*EXERCISE REQUIREMENTS*:
Down to the last line, set down the material below exactly, excluding pictures.

*PROVIDED RECORDS*:
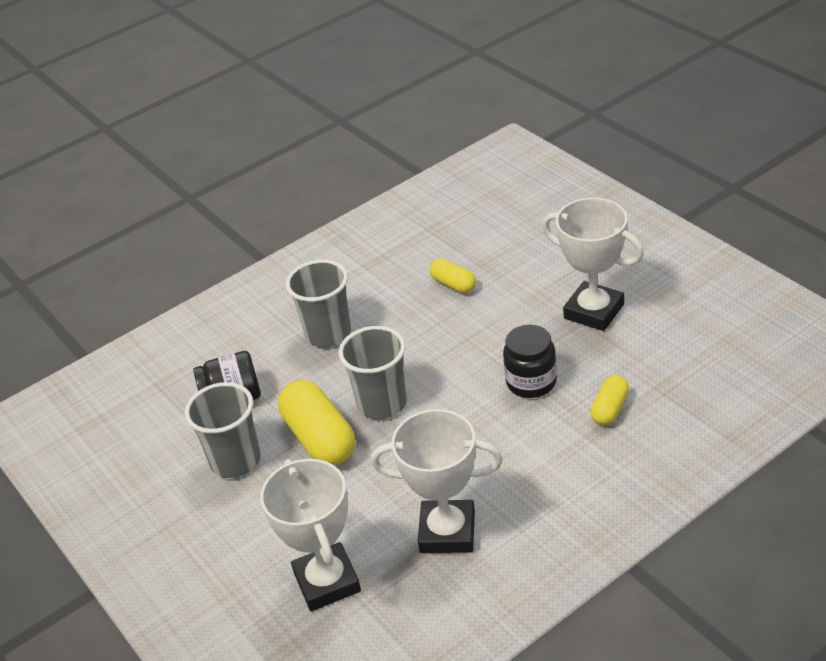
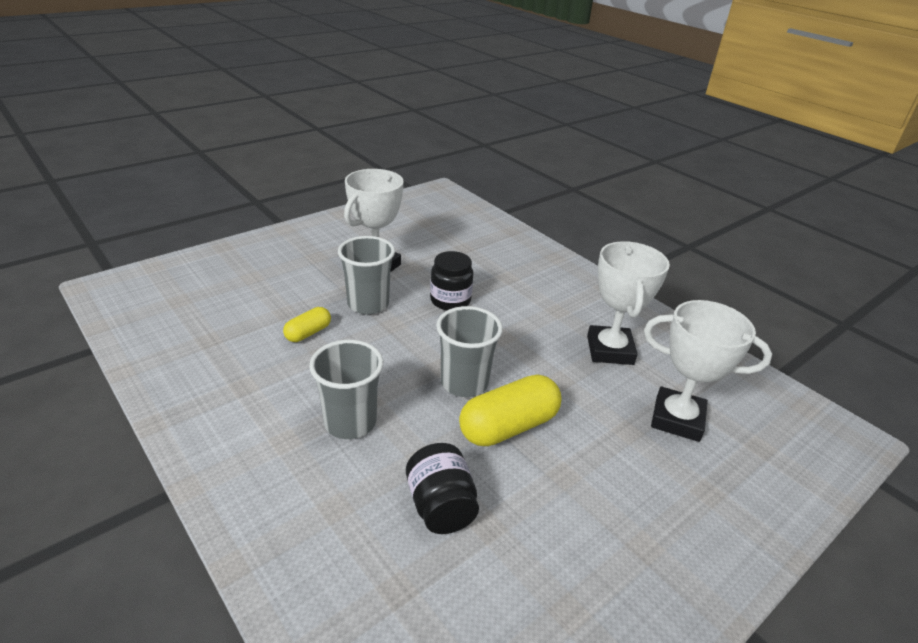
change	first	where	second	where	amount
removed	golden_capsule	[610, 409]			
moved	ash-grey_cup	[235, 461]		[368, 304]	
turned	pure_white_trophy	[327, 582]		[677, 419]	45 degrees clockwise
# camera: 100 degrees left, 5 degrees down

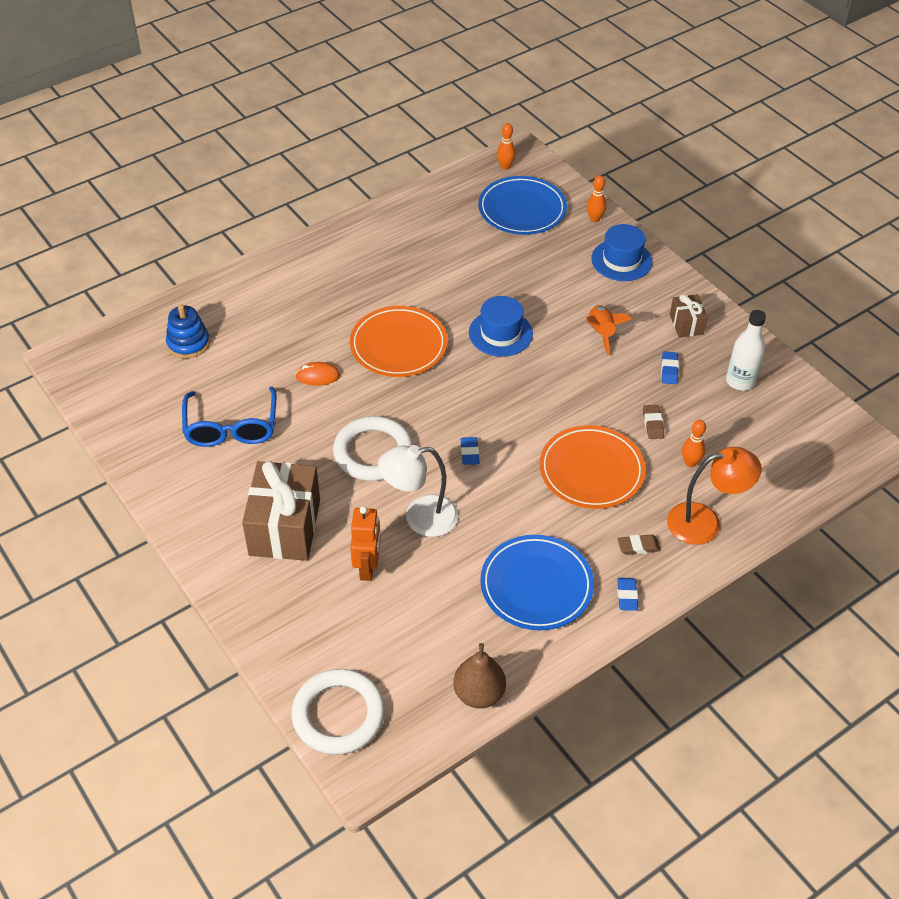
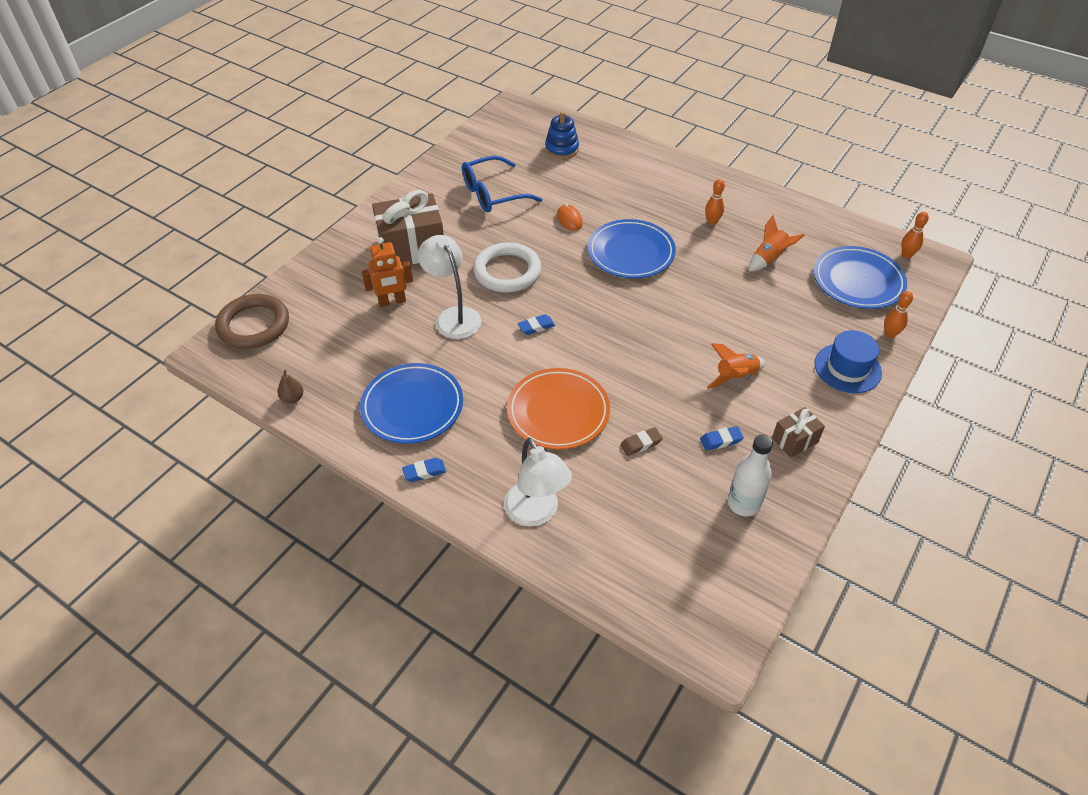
change	first	where	second	where	amount
removed	royal_blue_top_hat	[500, 333]			
recoloured	orange-coloured_plate	[398, 345]	royal_blue_plate	[631, 252]	
moved	orange-coloured_tenpin	[690, 463]		[712, 222]	
recoloured	orange-coloured_lamp	[705, 522]	pure_white_lamp	[536, 513]	
removed	russet_pencil_eraser	[638, 547]			
resized	russet_pear	[479, 694]		[293, 398]	x0.57
recoloured	pure_white_hoop	[338, 715]	russet_hoop	[254, 325]	
added			orange-coloured_rocket	[769, 259]	
# camera: 70 degrees right, 0 degrees up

*ANSWER BOX*:
change	first	where	second	where	amount
removed	golden_capsule	[610, 409]			
moved	ash-grey_cup	[235, 461]		[368, 304]	
turned	pure_white_trophy	[327, 582]		[677, 419]	45 degrees clockwise
# camera: 100 degrees left, 5 degrees down

change	first	where	second	where	amount
removed	royal_blue_top_hat	[500, 333]			
recoloured	orange-coloured_plate	[398, 345]	royal_blue_plate	[631, 252]	
moved	orange-coloured_tenpin	[690, 463]		[712, 222]	
recoloured	orange-coloured_lamp	[705, 522]	pure_white_lamp	[536, 513]	
removed	russet_pencil_eraser	[638, 547]			
resized	russet_pear	[479, 694]		[293, 398]	x0.57
recoloured	pure_white_hoop	[338, 715]	russet_hoop	[254, 325]	
added			orange-coloured_rocket	[769, 259]	
# camera: 70 degrees right, 0 degrees up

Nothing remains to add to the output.